# Work instructions:
Give back the lines below verbatim, omitting all pictures.

Records from a collection:
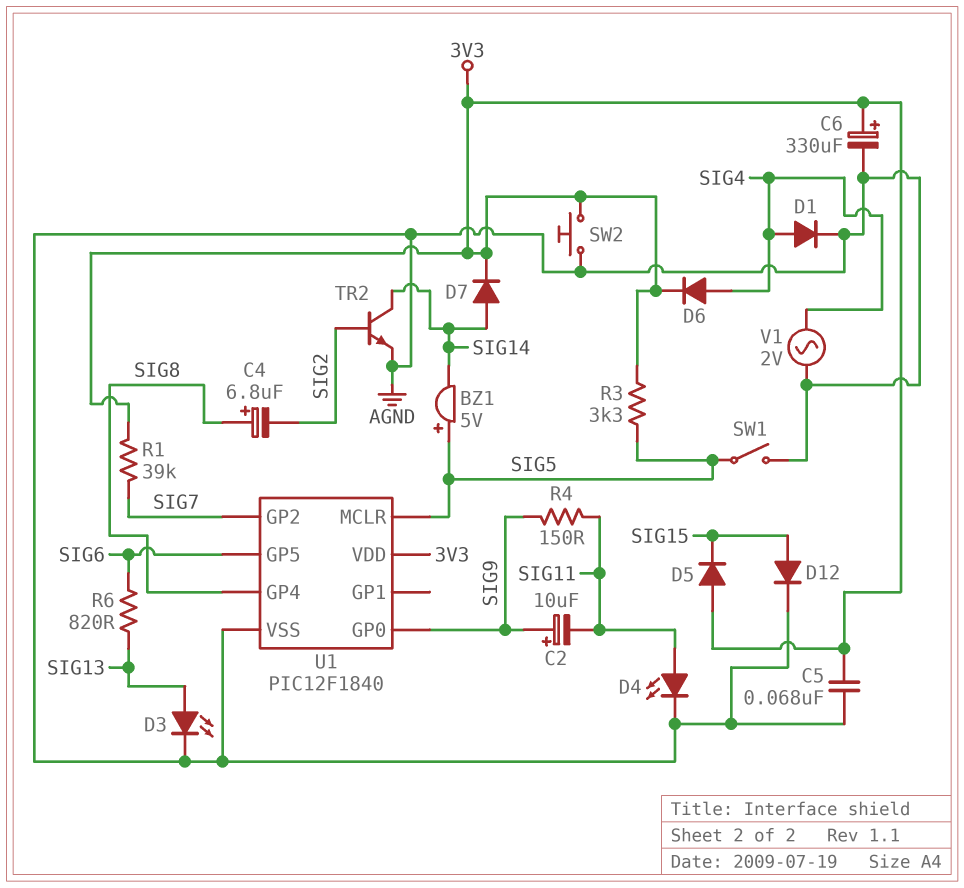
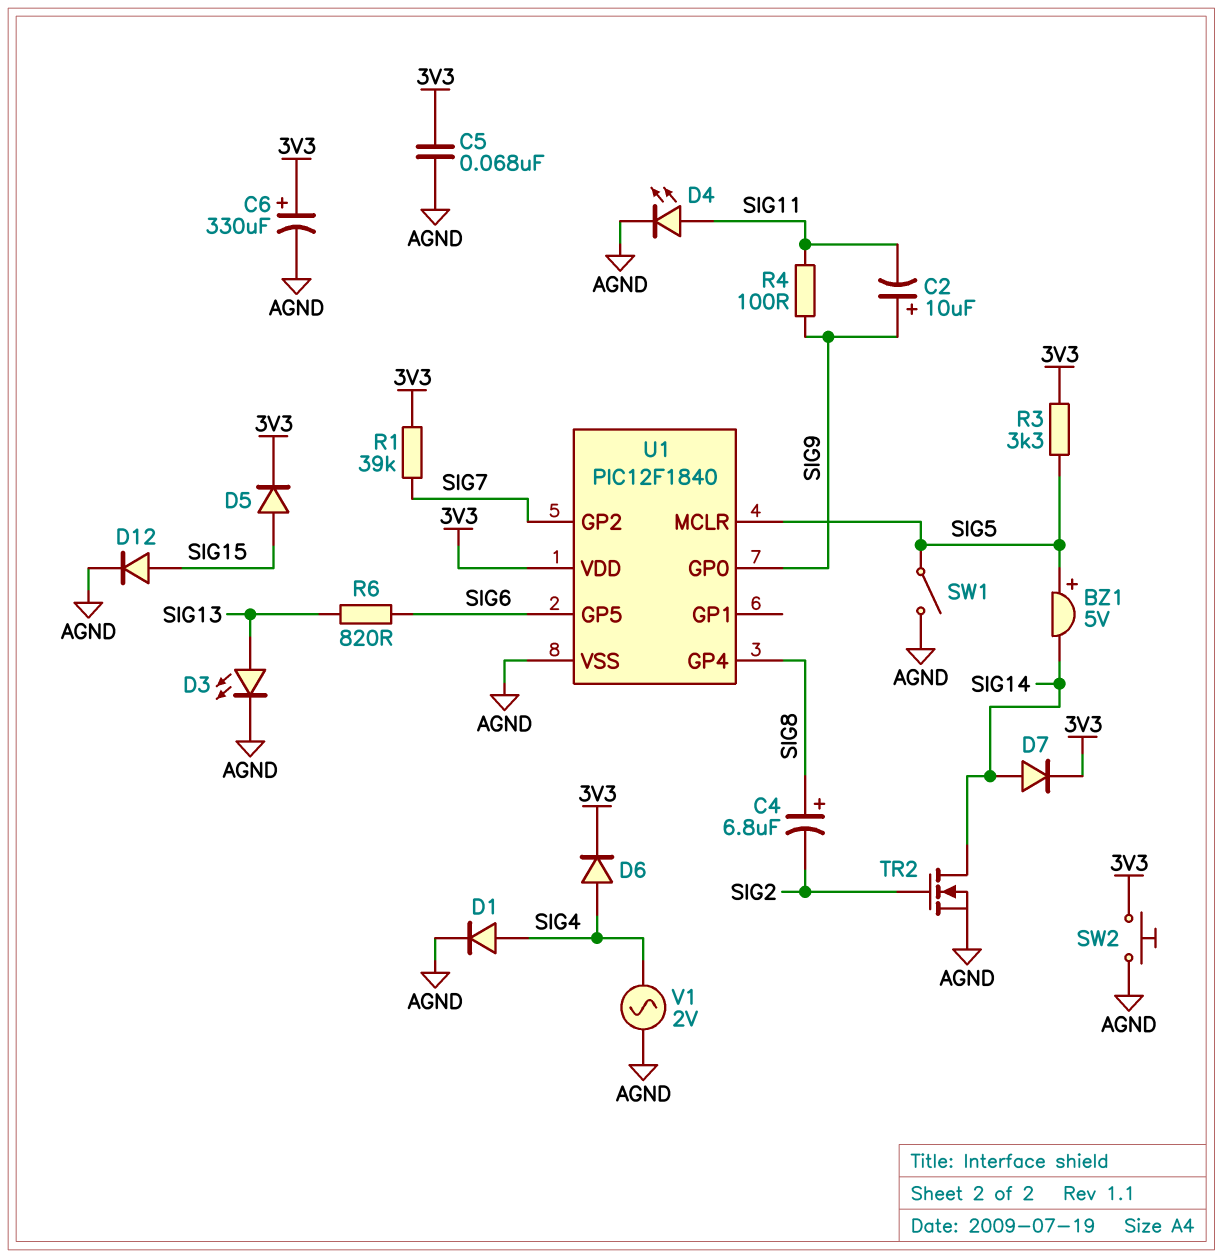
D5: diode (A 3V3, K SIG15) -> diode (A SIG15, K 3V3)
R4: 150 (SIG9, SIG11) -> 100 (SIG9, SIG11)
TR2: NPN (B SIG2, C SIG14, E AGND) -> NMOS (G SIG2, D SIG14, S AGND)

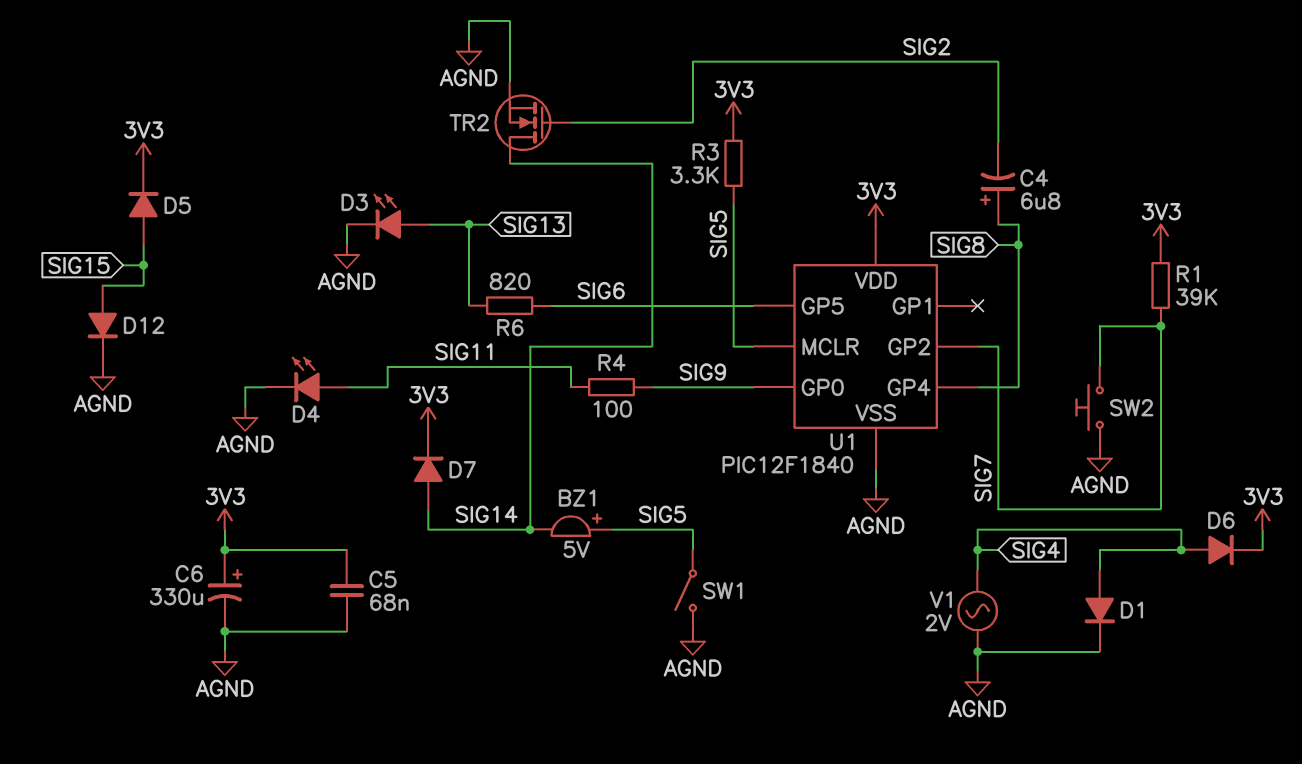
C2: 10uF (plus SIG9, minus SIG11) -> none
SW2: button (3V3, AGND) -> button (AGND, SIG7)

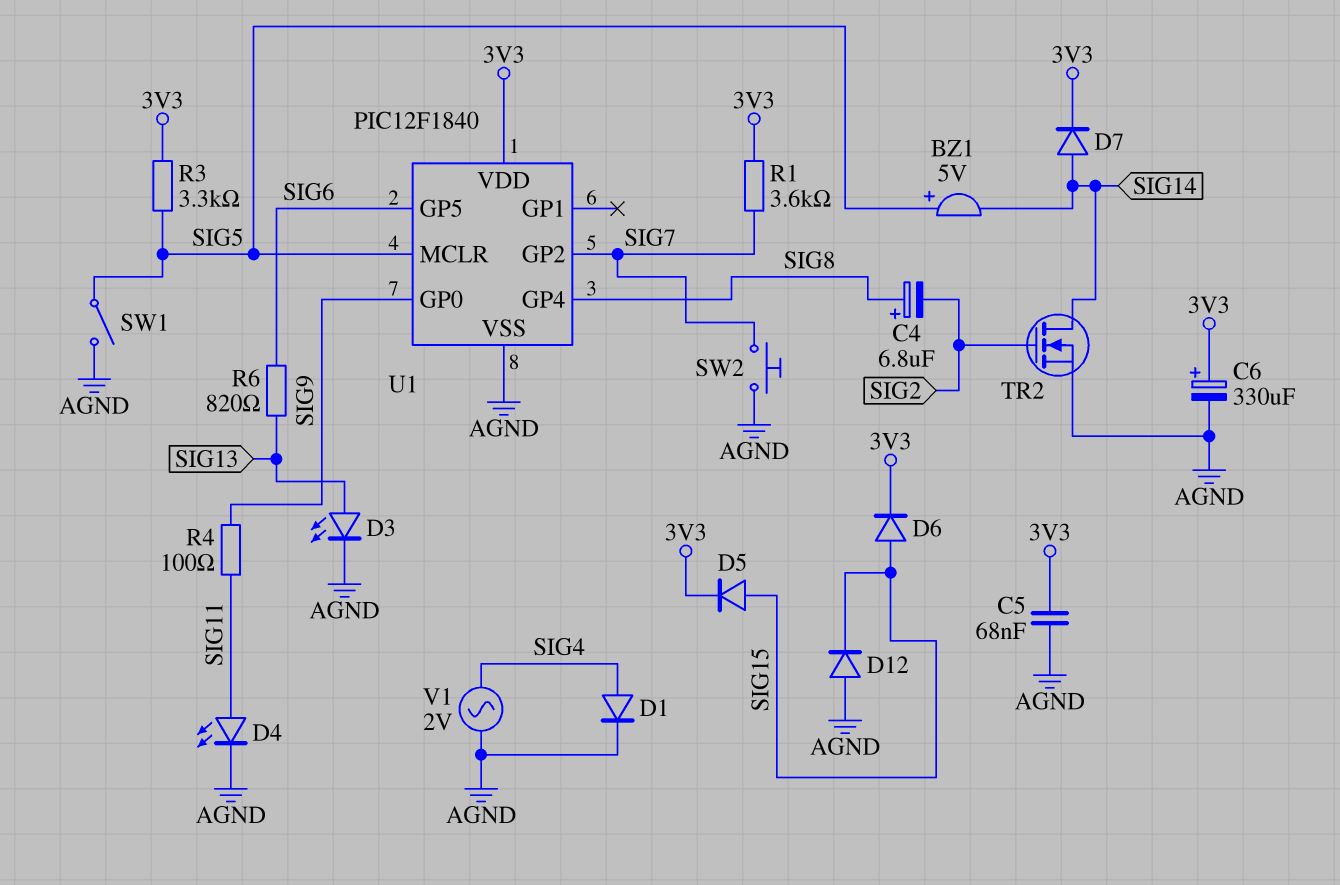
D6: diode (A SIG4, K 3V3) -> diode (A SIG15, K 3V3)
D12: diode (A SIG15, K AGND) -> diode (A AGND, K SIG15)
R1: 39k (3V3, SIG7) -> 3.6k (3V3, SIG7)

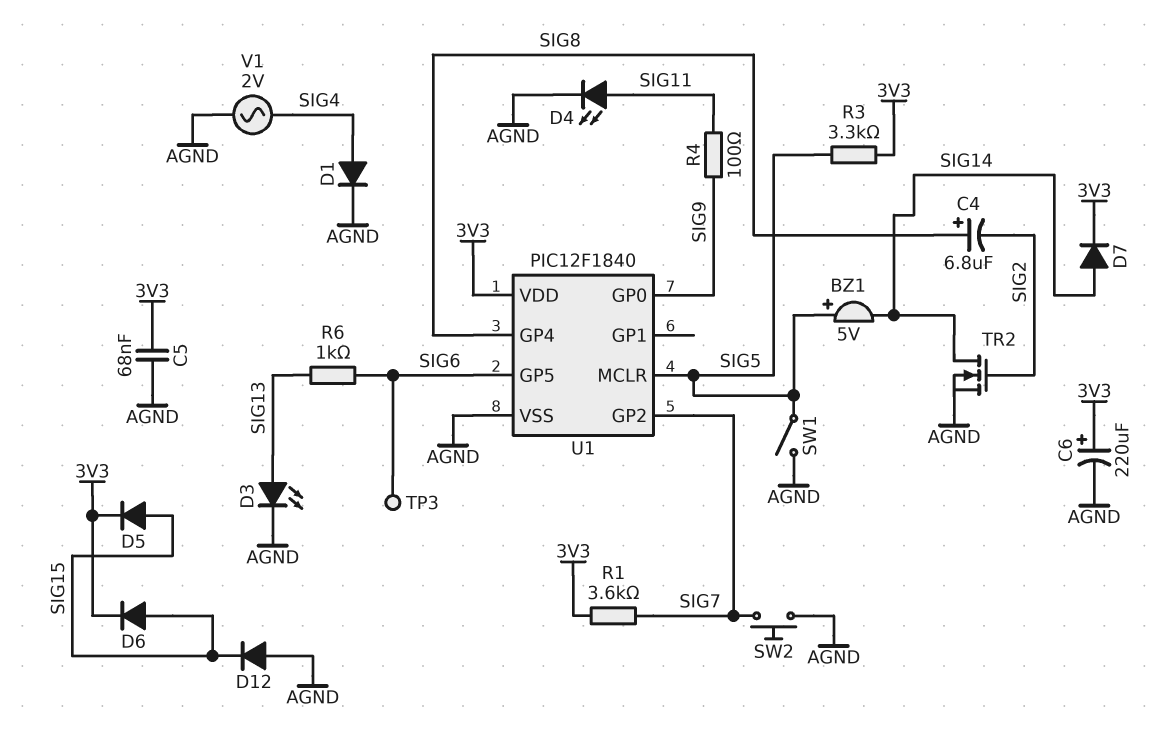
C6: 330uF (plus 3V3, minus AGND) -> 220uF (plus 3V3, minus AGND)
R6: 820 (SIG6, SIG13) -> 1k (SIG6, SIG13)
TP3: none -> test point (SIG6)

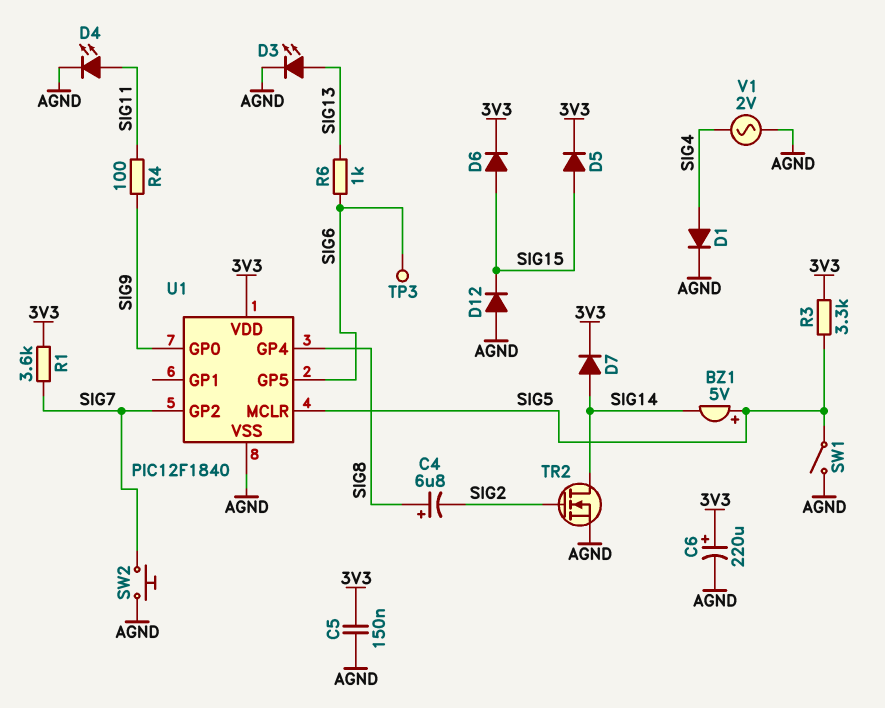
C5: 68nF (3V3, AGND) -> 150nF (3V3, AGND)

# Reply to the exercise:
D5: diode (A 3V3, K SIG15) -> diode (A SIG15, K 3V3)
R4: 150 (SIG9, SIG11) -> 100 (SIG9, SIG11)
TR2: NPN (B SIG2, C SIG14, E AGND) -> NMOS (G SIG2, D SIG14, S AGND)

C2: 10uF (plus SIG9, minus SIG11) -> none
SW2: button (3V3, AGND) -> button (AGND, SIG7)

D6: diode (A SIG4, K 3V3) -> diode (A SIG15, K 3V3)
D12: diode (A SIG15, K AGND) -> diode (A AGND, K SIG15)
R1: 39k (3V3, SIG7) -> 3.6k (3V3, SIG7)

C6: 330uF (plus 3V3, minus AGND) -> 220uF (plus 3V3, minus AGND)
R6: 820 (SIG6, SIG13) -> 1k (SIG6, SIG13)
TP3: none -> test point (SIG6)

C5: 68nF (3V3, AGND) -> 150nF (3V3, AGND)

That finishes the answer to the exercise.